The required output is the stretch from the line containing "[357 268 424 313]" through the line containing "[191 355 301 447]" in the records below, unaltered and with no pictures.

Task inputs:
◇ ◇ ◇

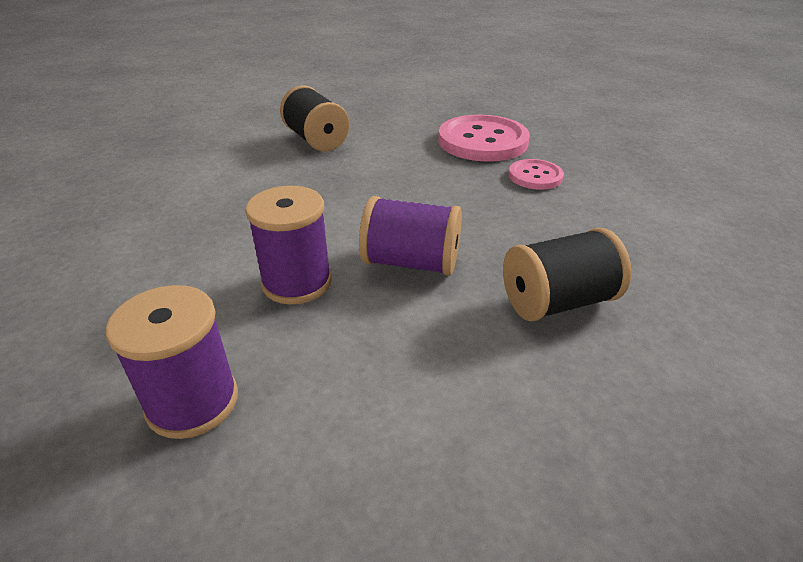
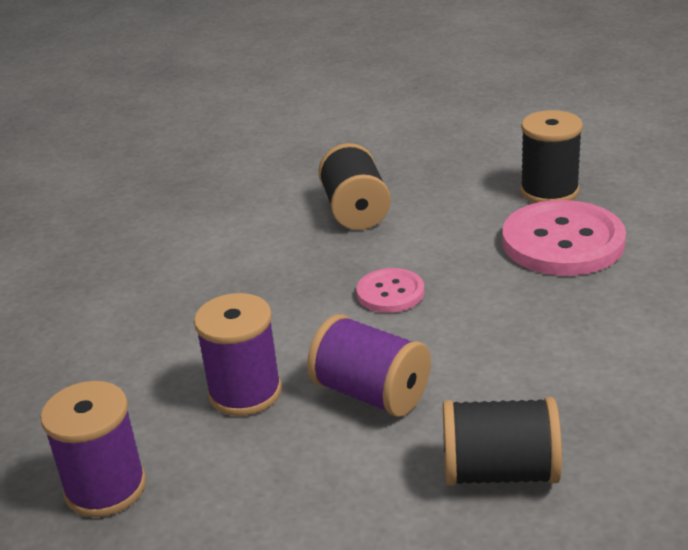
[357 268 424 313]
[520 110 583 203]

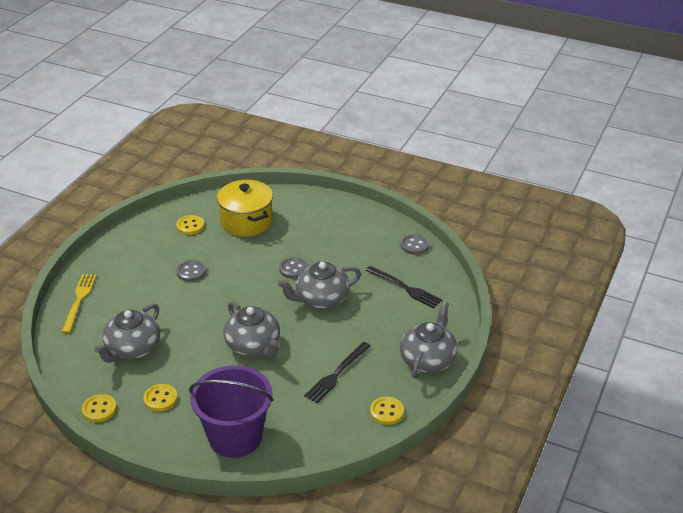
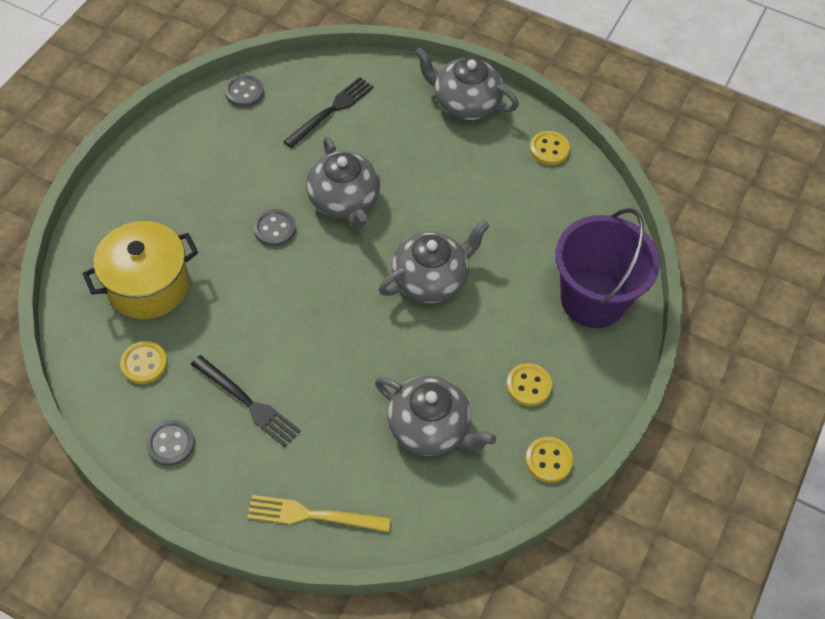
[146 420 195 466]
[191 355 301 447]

◇ ◇ ◇

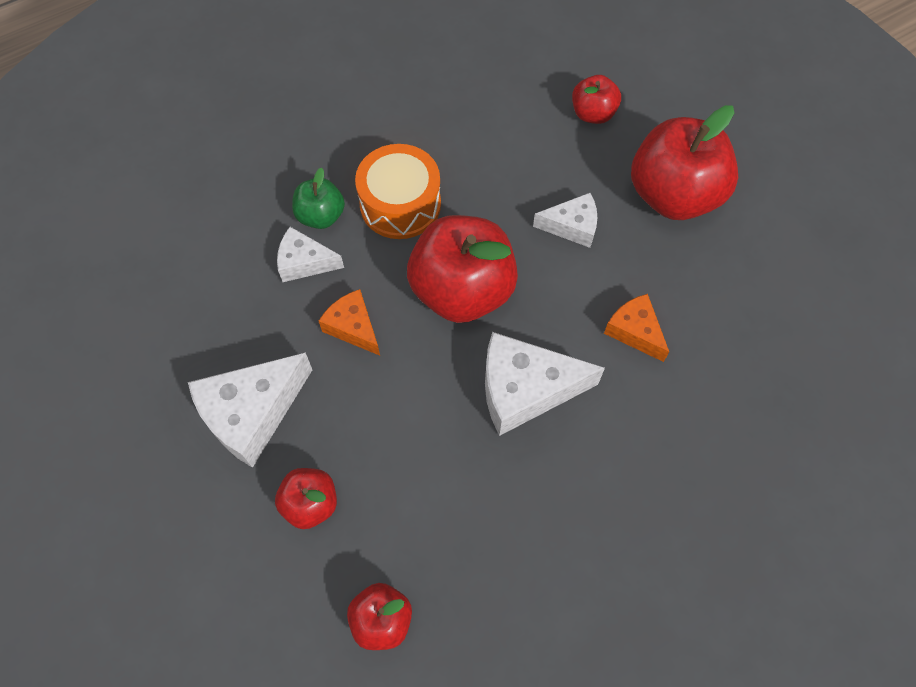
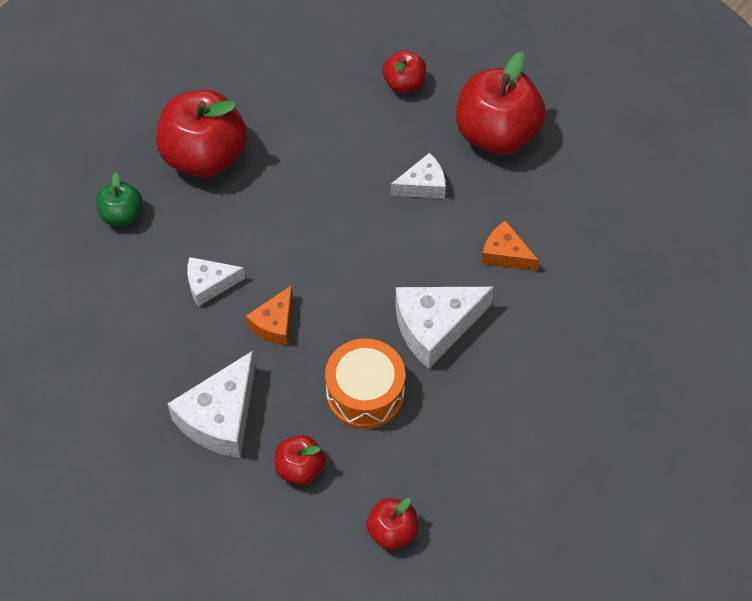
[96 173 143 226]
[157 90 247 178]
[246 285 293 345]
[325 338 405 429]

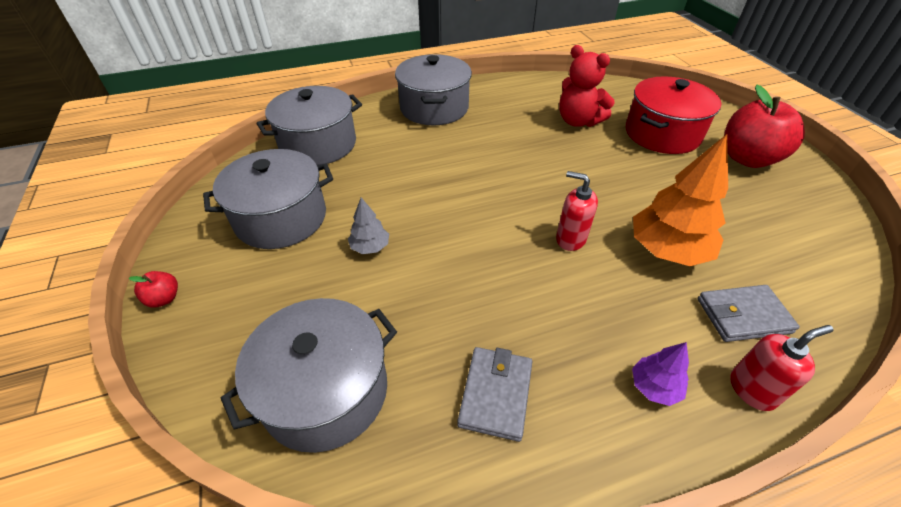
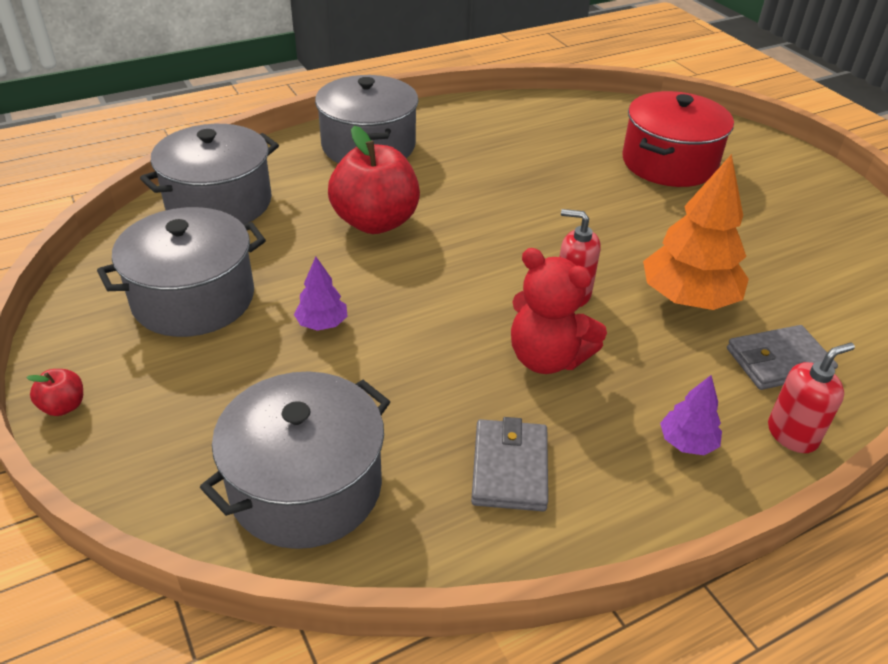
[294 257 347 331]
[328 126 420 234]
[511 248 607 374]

◇ ◇ ◇

Result of the exercise:
[357 268 424 313]
[520 110 583 203]

[146 420 195 466]
[191 355 301 447]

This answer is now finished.